***** EXERCISE MATERIAL *****
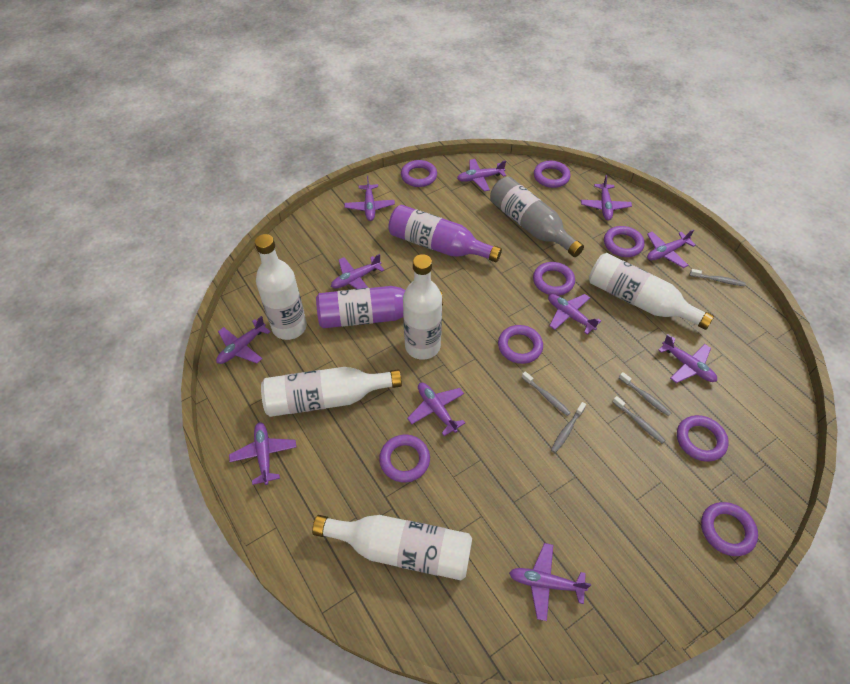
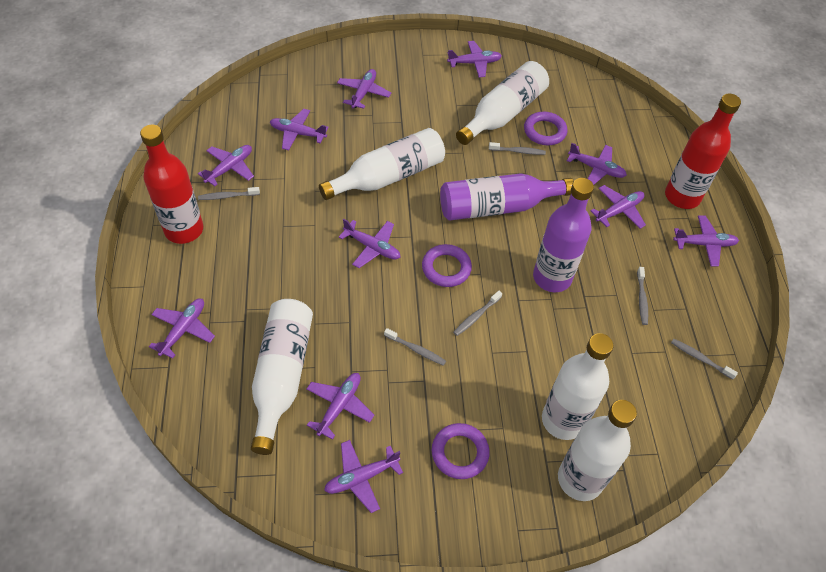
grey bottle: 1 -> 0
grey toothbrush: 5 -> 6
purple ring: 8 -> 3
red bottle: 0 -> 2

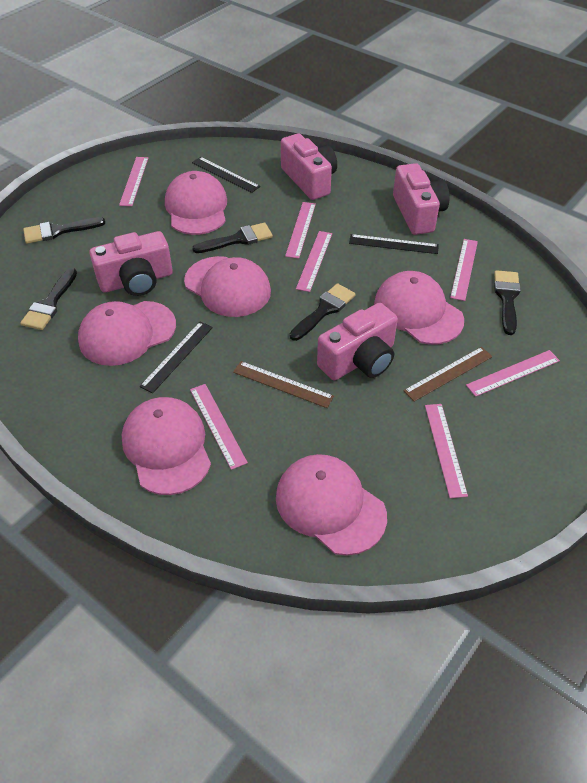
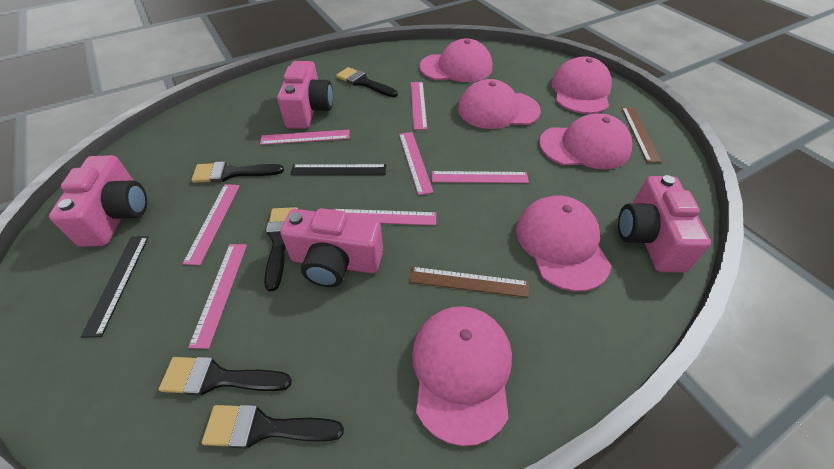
black ruler: 3 -> 2

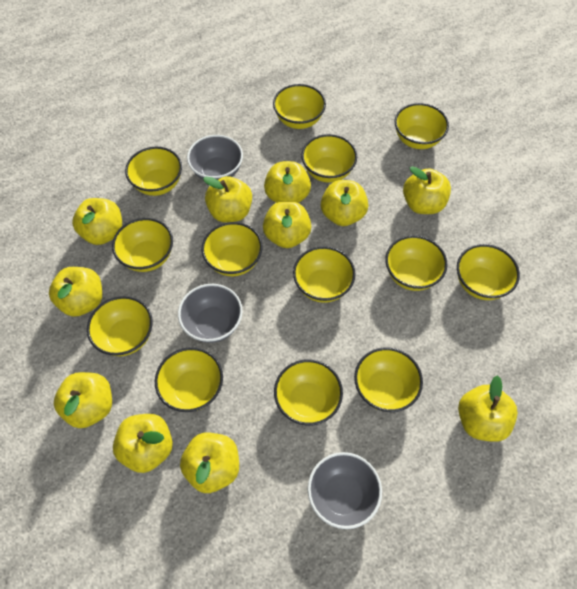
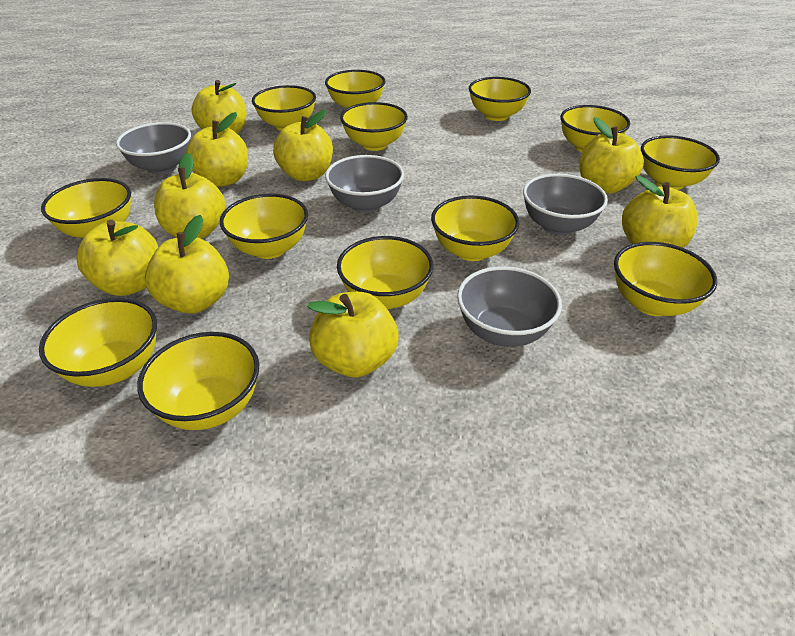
grey bowl: 3 -> 4
yellow apple: 11 -> 9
*****
PROBLEM DESCRIPTION:
From the records given above, reproduce all text exactly and exclude each picture.

OUTPUT:
grey bottle: 1 -> 0
grey toothbrush: 5 -> 6
purple ring: 8 -> 3
red bottle: 0 -> 2

black ruler: 3 -> 2

grey bowl: 3 -> 4
yellow apple: 11 -> 9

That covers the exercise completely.